■ The records ■
########################################

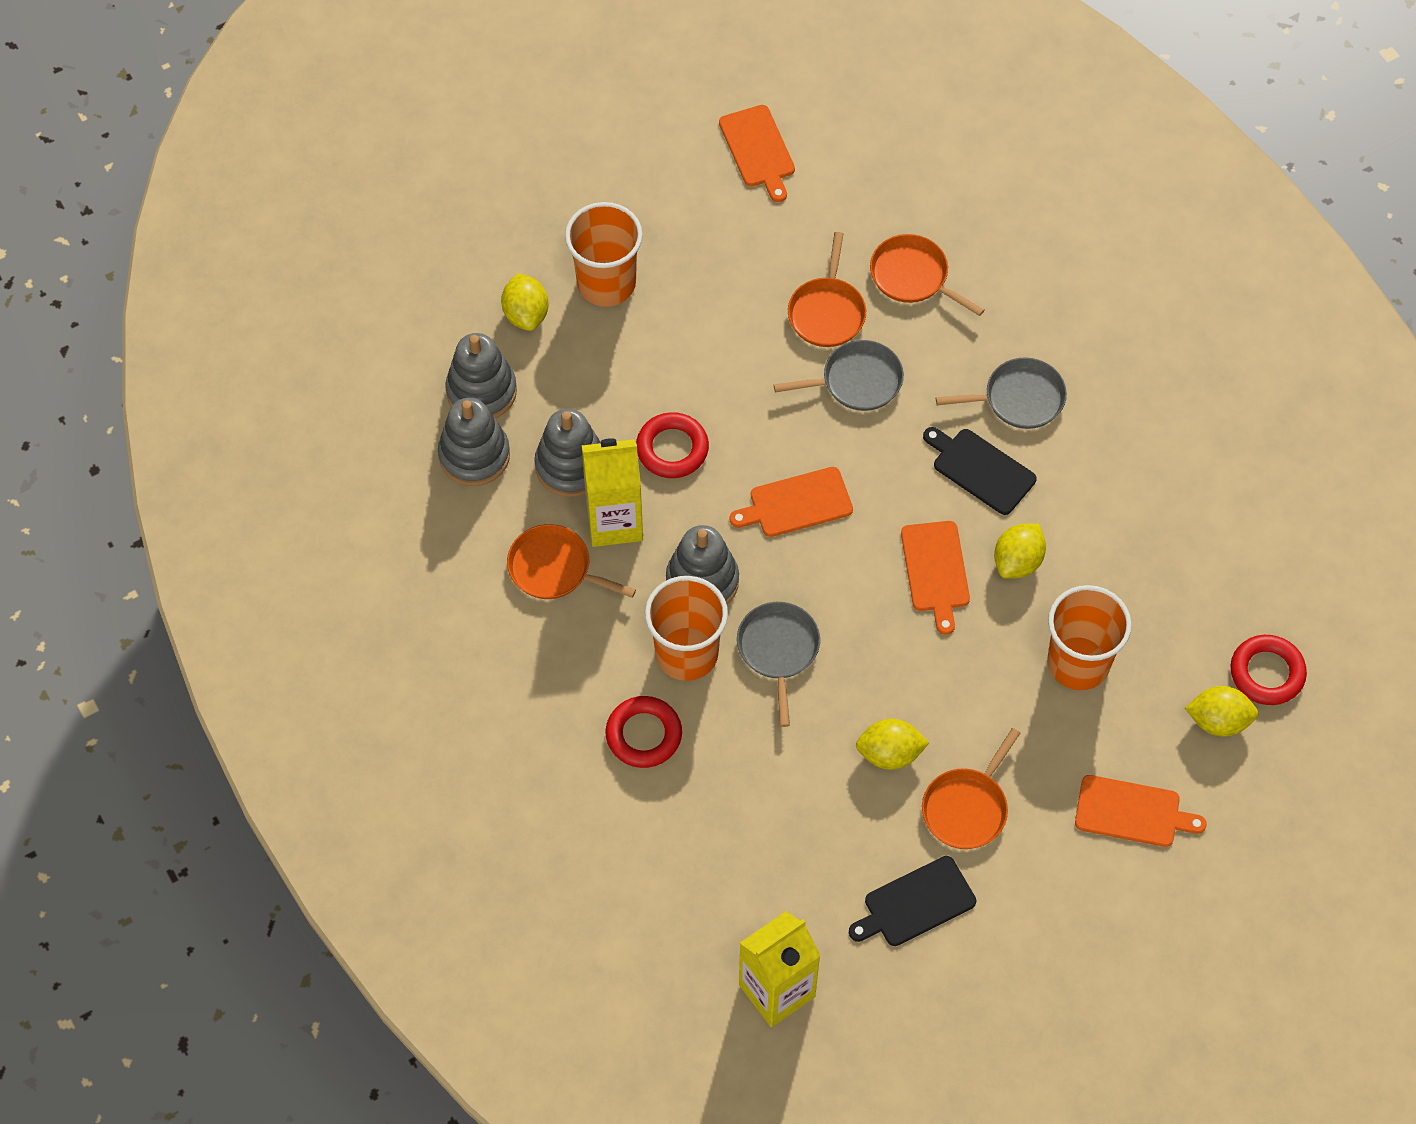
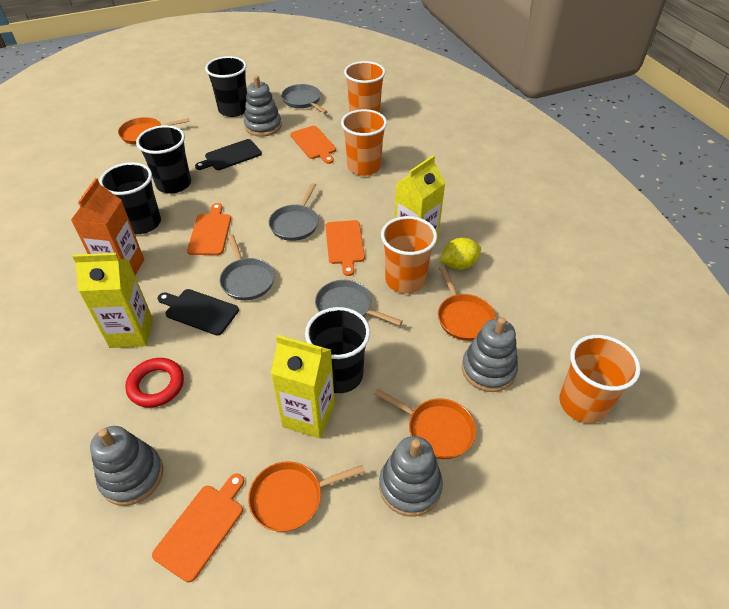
black cup: 0 -> 4
grey pan: 3 -> 4
orange carton: 0 -> 1
orange cup: 3 -> 4
red ring: 3 -> 1
yellow carton: 2 -> 3
yellow lemon: 4 -> 1

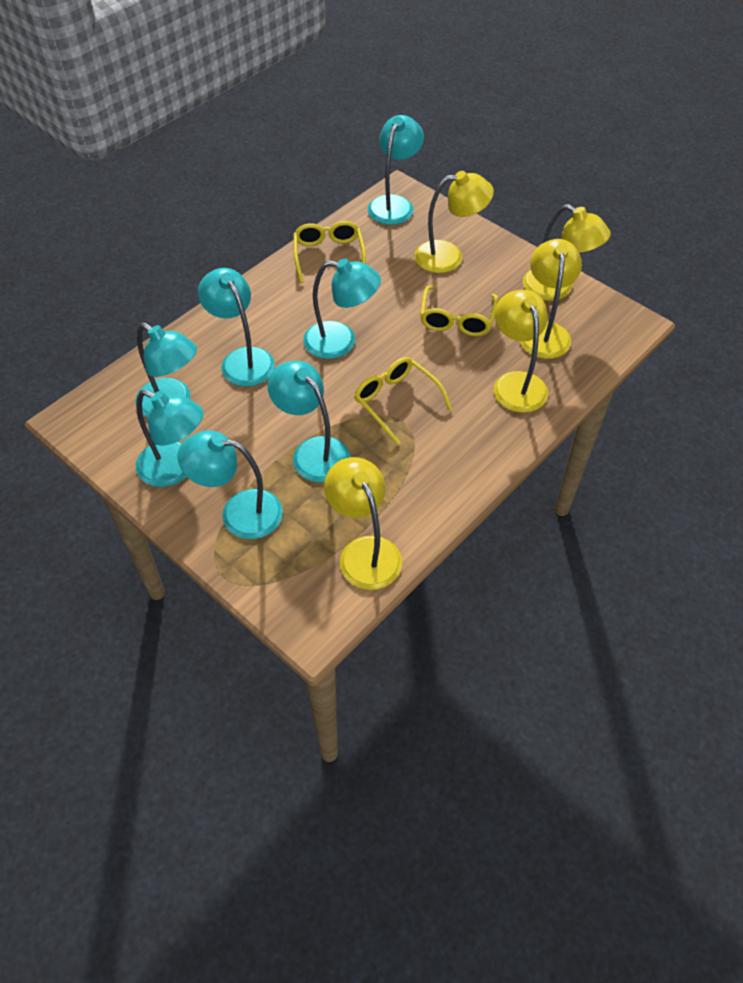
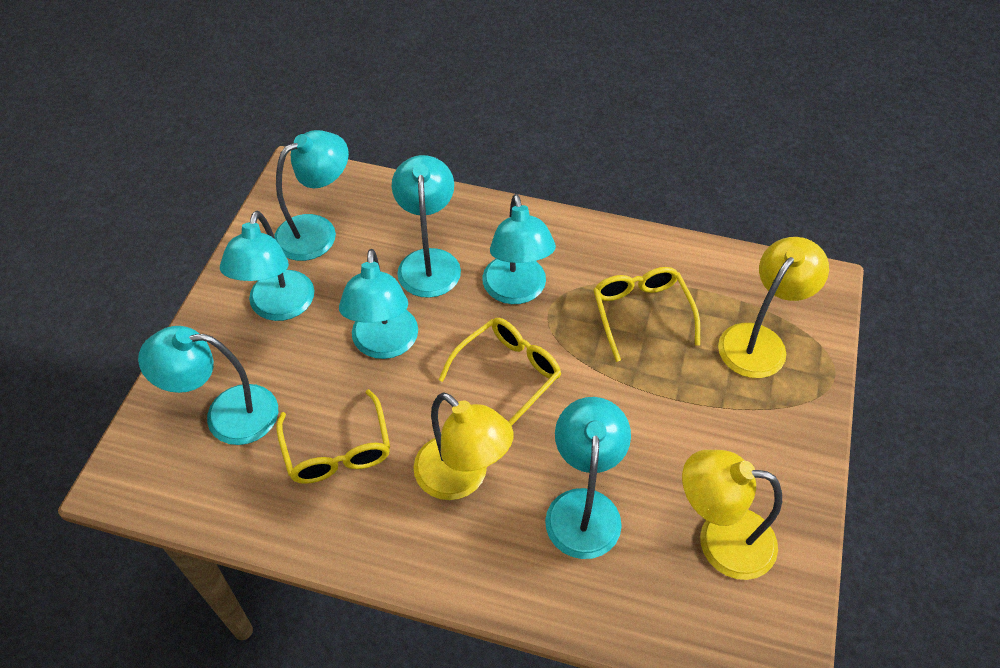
yellow lamp: 5 -> 3

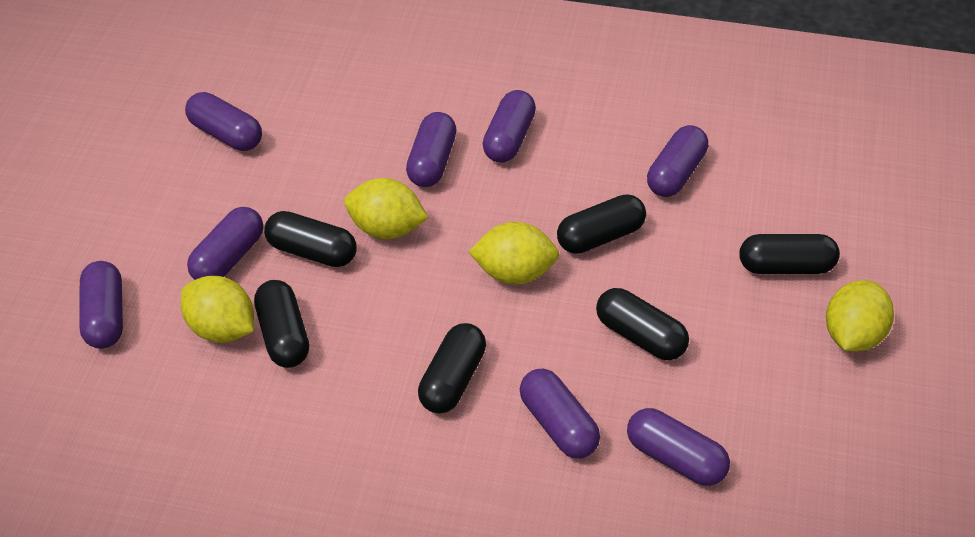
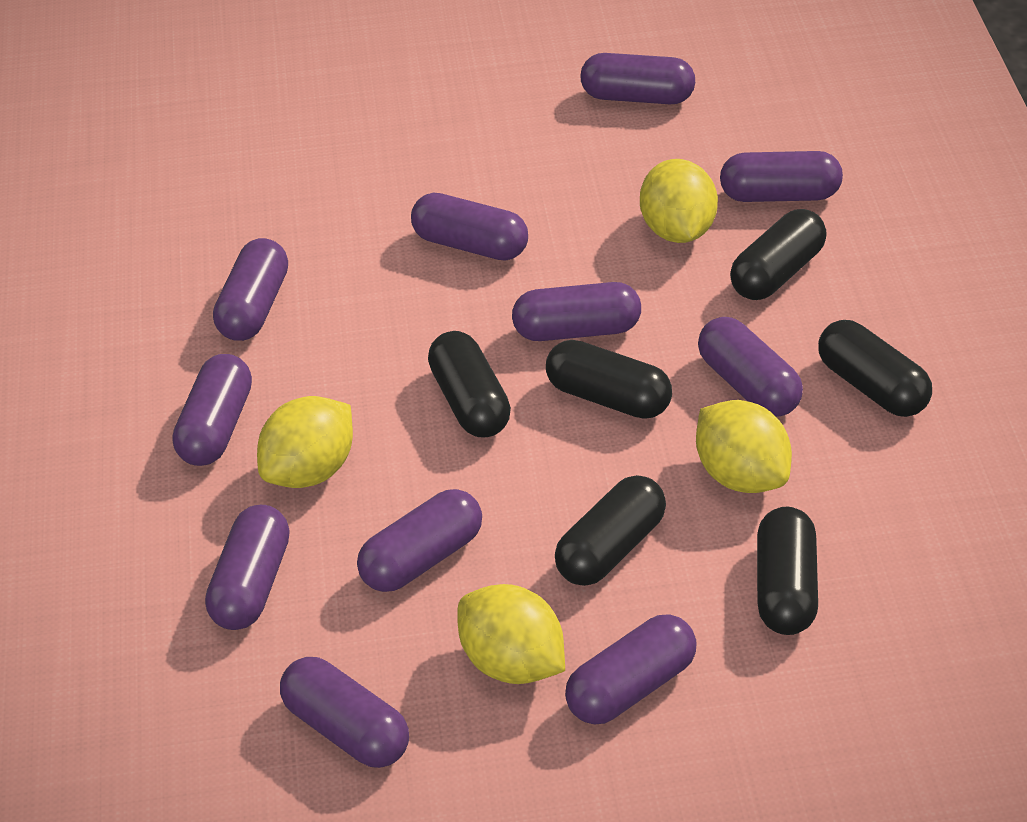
purple capsule: 8 -> 11

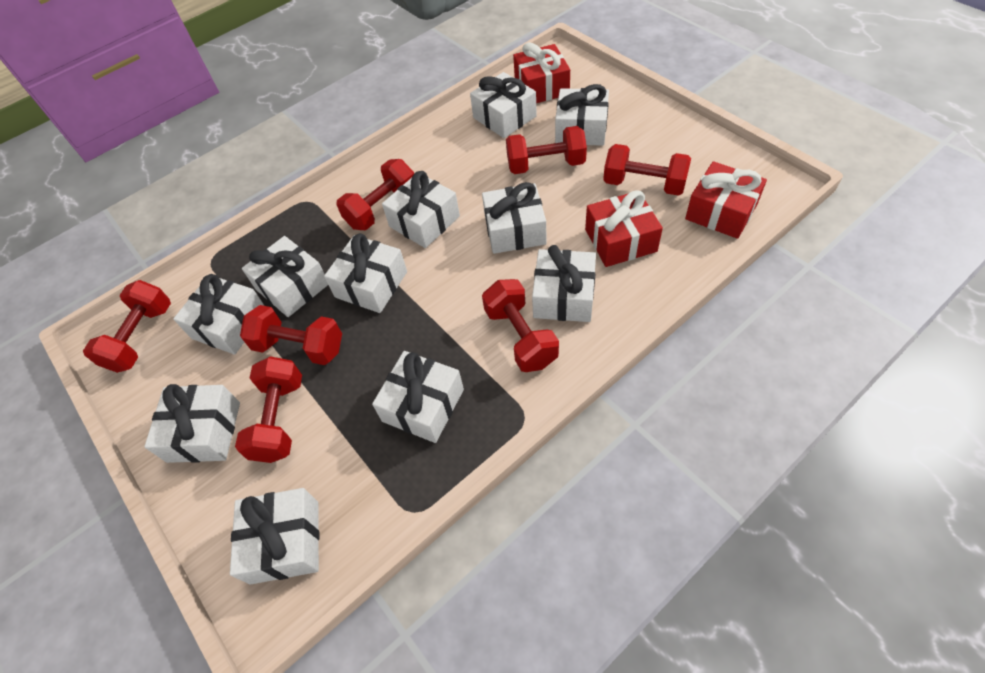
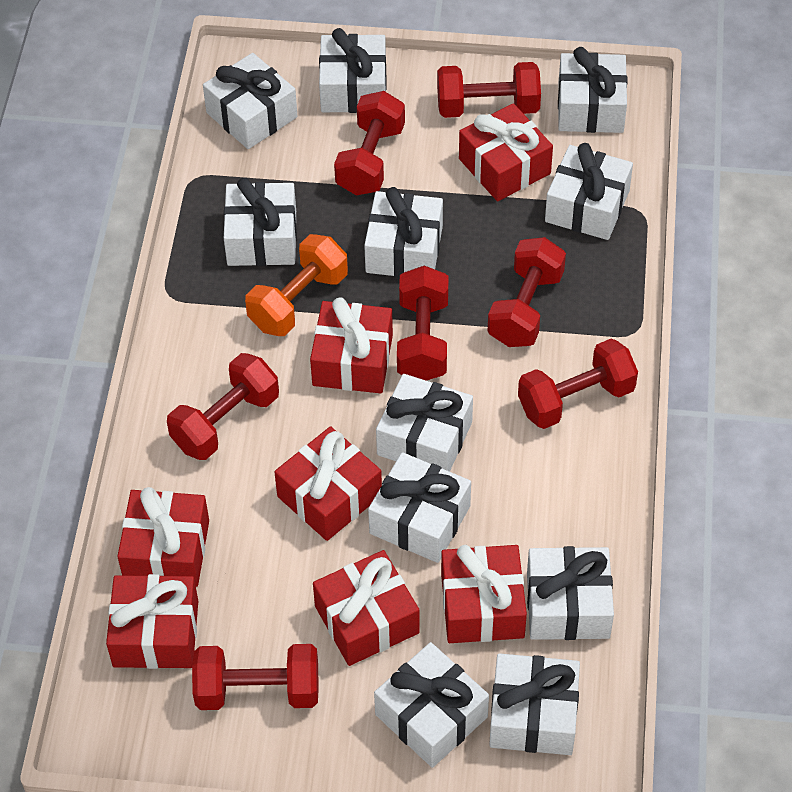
orange dumbbell: 0 -> 1
red gift: 3 -> 7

########################################

■ Brief ■
When a line in the data holds the word "orange", show that line.

■ Answer box ■
orange carton: 0 -> 1
orange cup: 3 -> 4
orange dumbbell: 0 -> 1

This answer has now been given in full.